Information given:
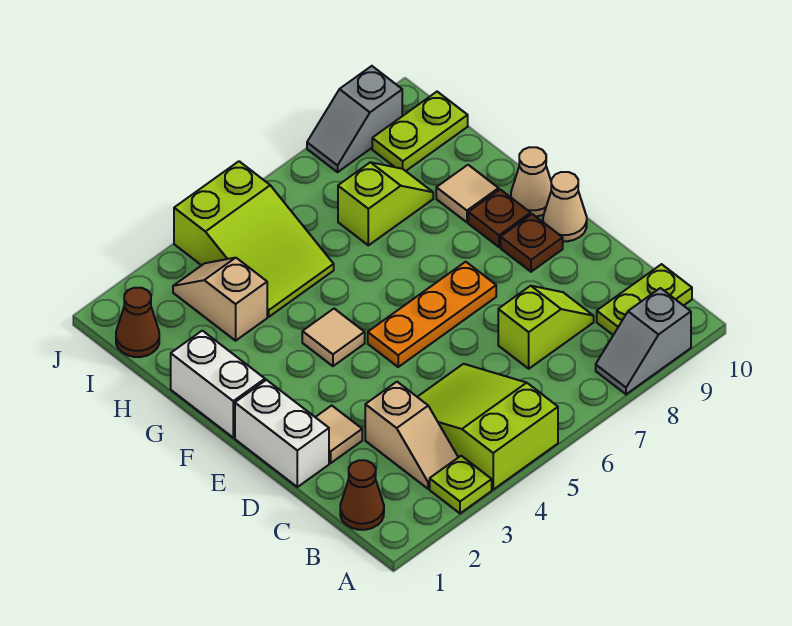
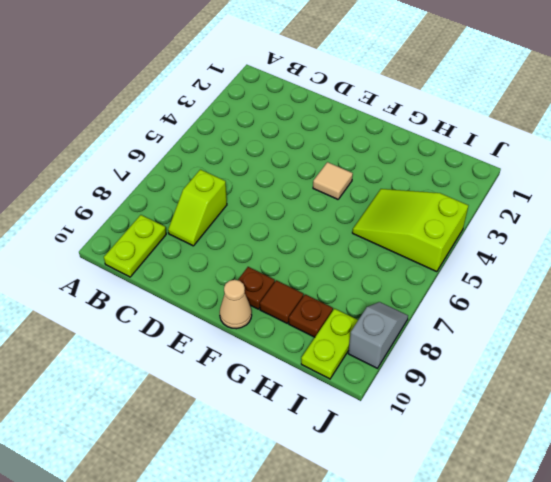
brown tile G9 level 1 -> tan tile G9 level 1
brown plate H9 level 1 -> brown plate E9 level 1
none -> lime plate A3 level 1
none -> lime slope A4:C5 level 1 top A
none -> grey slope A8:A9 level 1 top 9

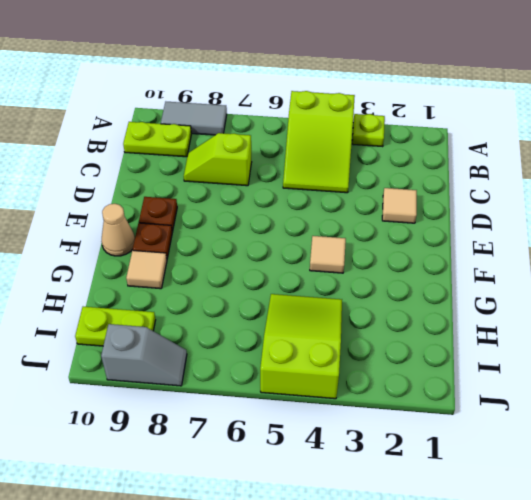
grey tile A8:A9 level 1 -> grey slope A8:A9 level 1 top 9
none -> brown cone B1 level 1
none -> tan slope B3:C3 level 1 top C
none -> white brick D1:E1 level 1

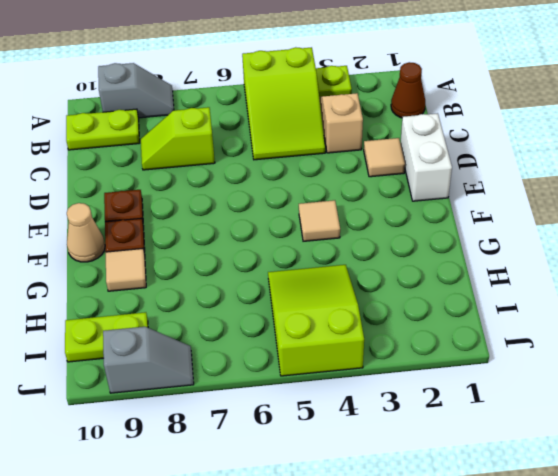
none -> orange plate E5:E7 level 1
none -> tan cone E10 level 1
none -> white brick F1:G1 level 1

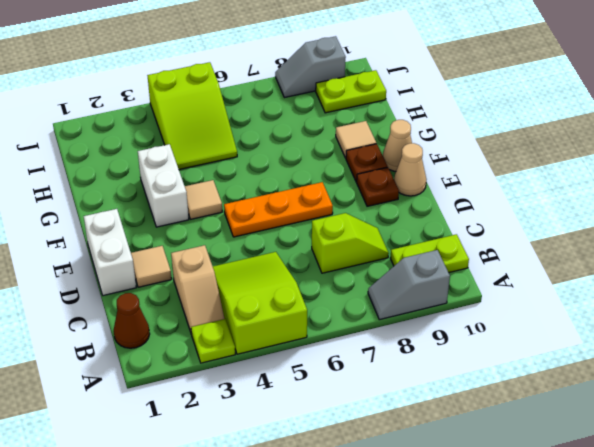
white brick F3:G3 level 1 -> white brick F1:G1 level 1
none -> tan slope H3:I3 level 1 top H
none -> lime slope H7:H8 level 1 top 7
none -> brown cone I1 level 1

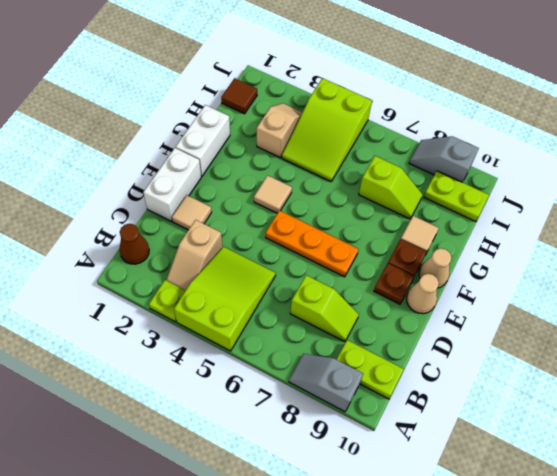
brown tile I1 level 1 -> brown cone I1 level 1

Exercise goal:
Reply with every line of the listing that has the string "tile".

Exercise output:
brown tile G9 level 1 -> tan tile G9 level 1
grey tile A8:A9 level 1 -> grey slope A8:A9 level 1 top 9
brown tile I1 level 1 -> brown cone I1 level 1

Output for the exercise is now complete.